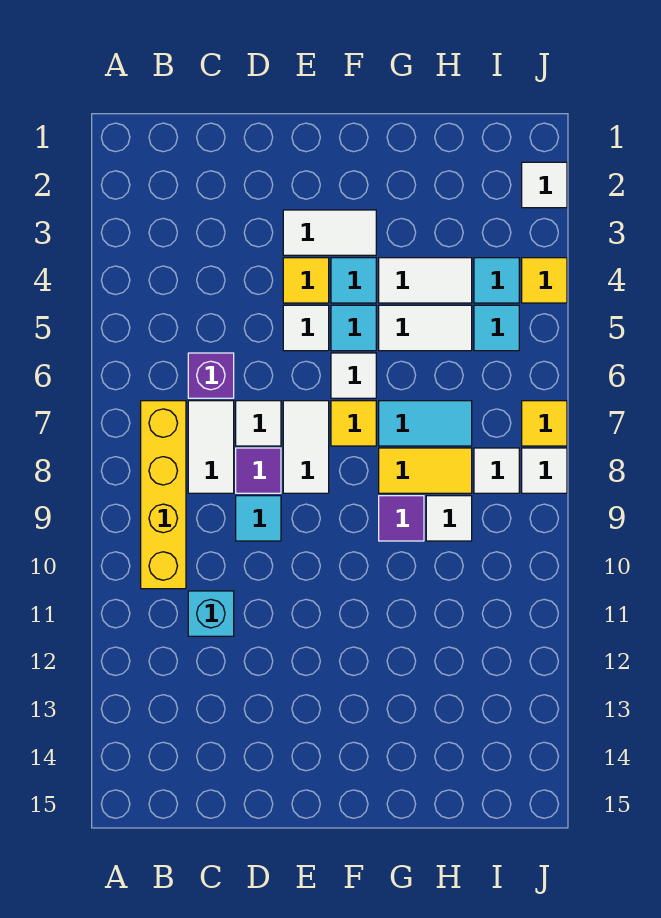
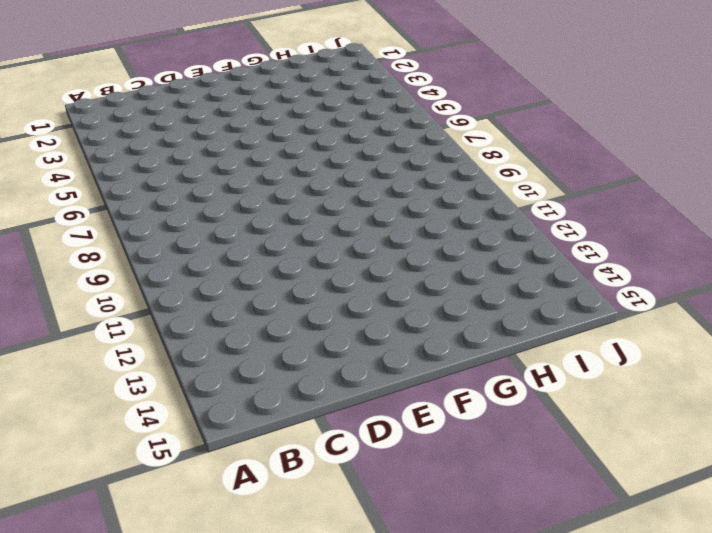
none -> yellow brick B7:B10 level 1
none -> purple brick C6 level 1
none -> white tile C7:C8 level 1

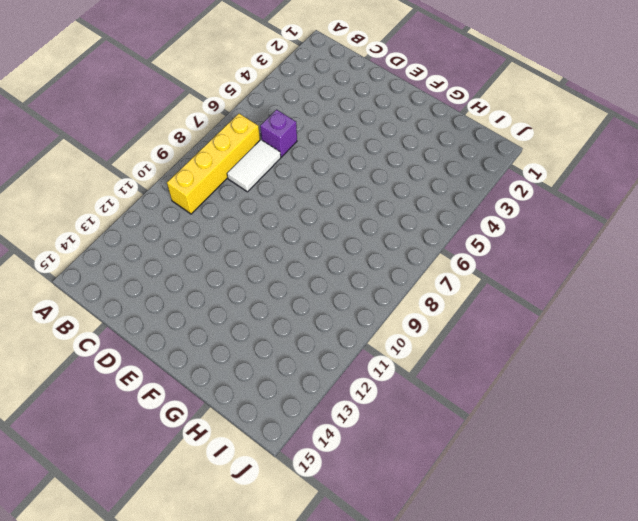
none -> cyan brick C11 level 1
none -> white tile D7 level 1
none -> purple tile D8 level 1

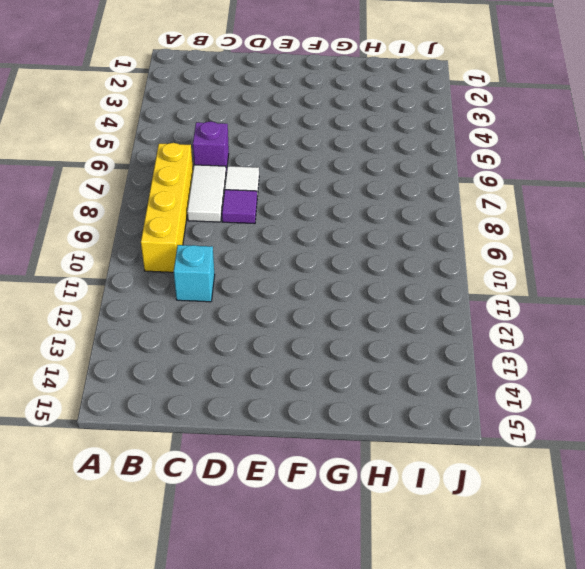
none -> cyan tile D9 level 1
none -> white tile E3:F3 level 1
none -> yellow tile E4 level 1

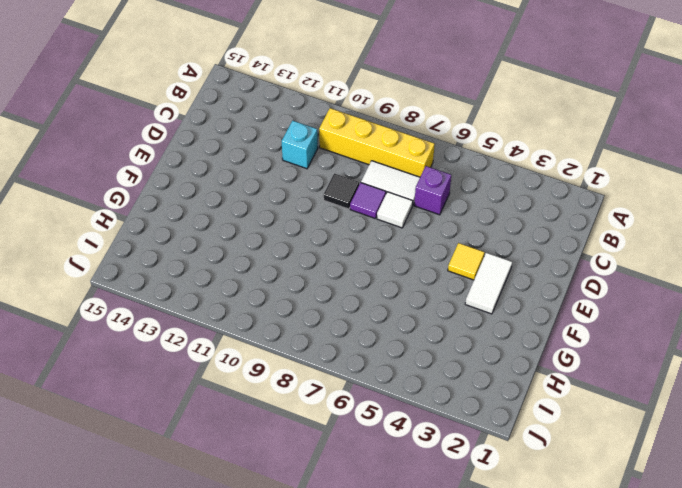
black tile D9 level 1 -> cyan tile D9 level 1
none -> white tile E5 level 1
none -> white tile E7:E8 level 1
none -> cyan tile F4 level 1

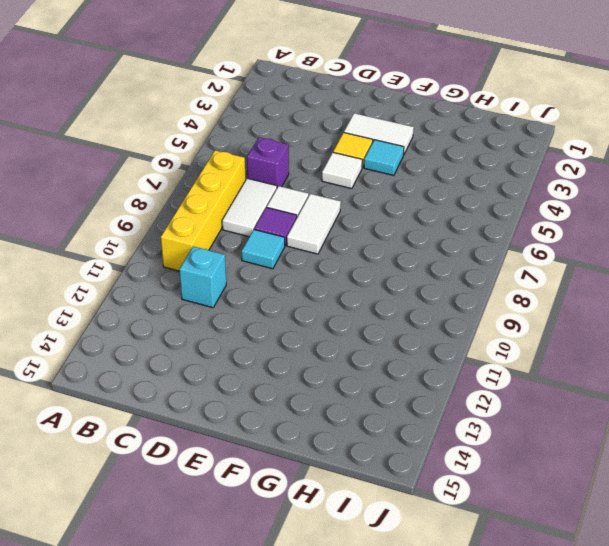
none -> cyan tile F5 level 1
none -> white tile F6 level 1
none -> yellow tile F7 level 1

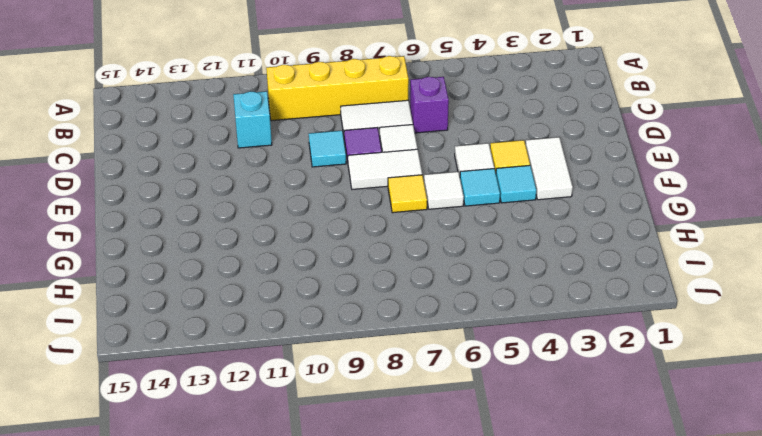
none -> white tile G4:H4 level 1
none -> white tile G5:H5 level 1
none -> cyan tile G7:H7 level 1

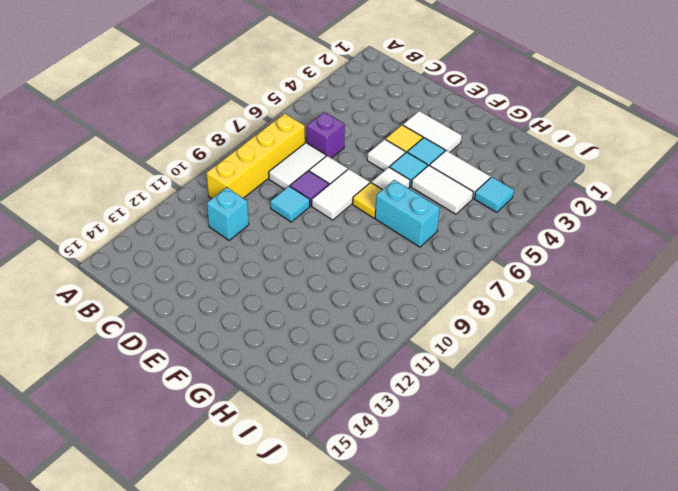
cyan brick G7:H7 level 1 -> cyan tile G7:H7 level 1
none -> yellow tile G8:H8 level 1
none -> purple tile G9 level 1
none -> white tile H9 level 1

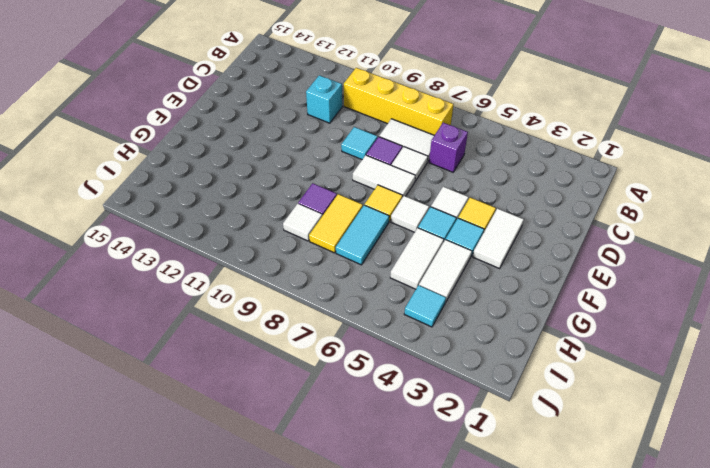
none -> cyan tile I5 level 1
none -> white tile I8 level 1
none -> white tile J2 level 1

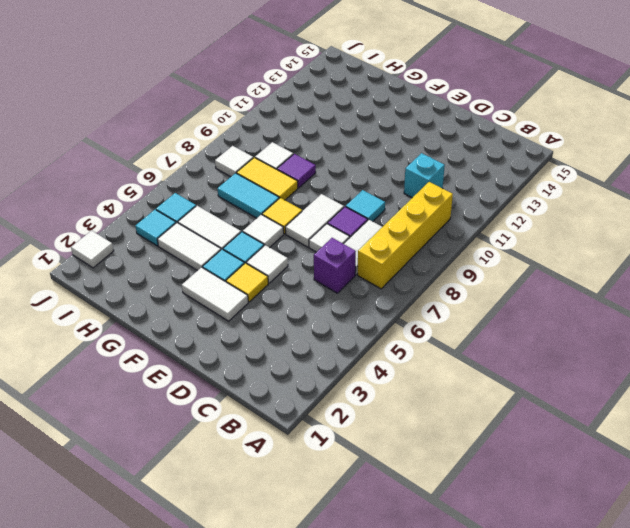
none -> yellow tile J4 level 1
none -> yellow tile J7 level 1
none -> white tile J8 level 1

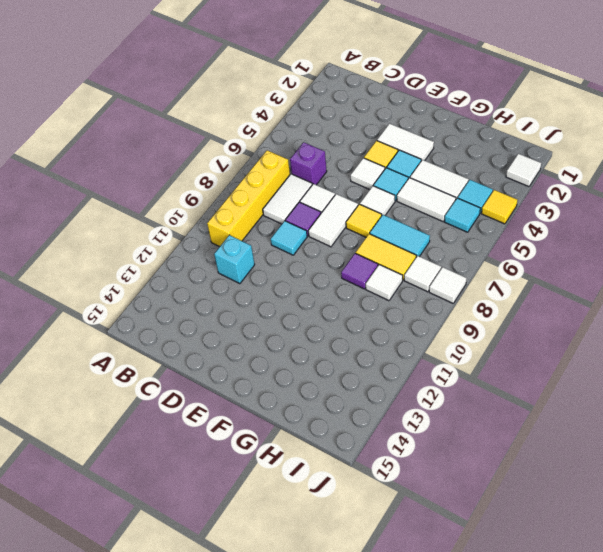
none -> yellow tile J7 level 1

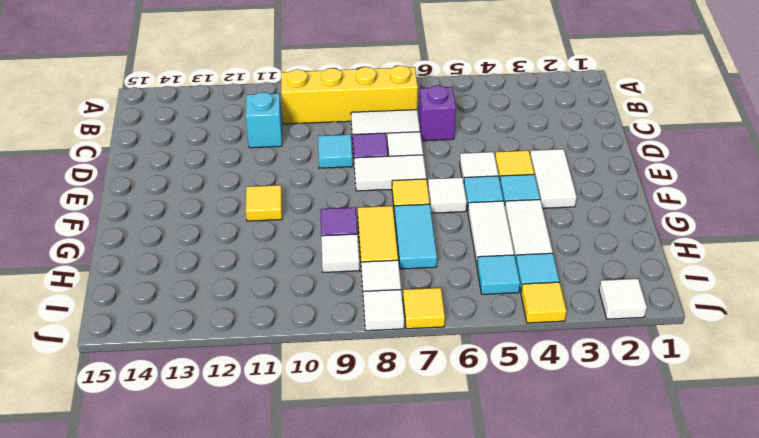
yellow tile F11 level 1 -> none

■ ■ ■ ■

Activity: Read the entries above, then pull out the lines that include "yellow".

Task answer:
none -> yellow brick B7:B10 level 1
none -> yellow tile E4 level 1
none -> yellow tile F7 level 1
none -> yellow tile G8:H8 level 1
none -> yellow tile J4 level 1
none -> yellow tile J7 level 1
none -> yellow tile J7 level 1
yellow tile F11 level 1 -> none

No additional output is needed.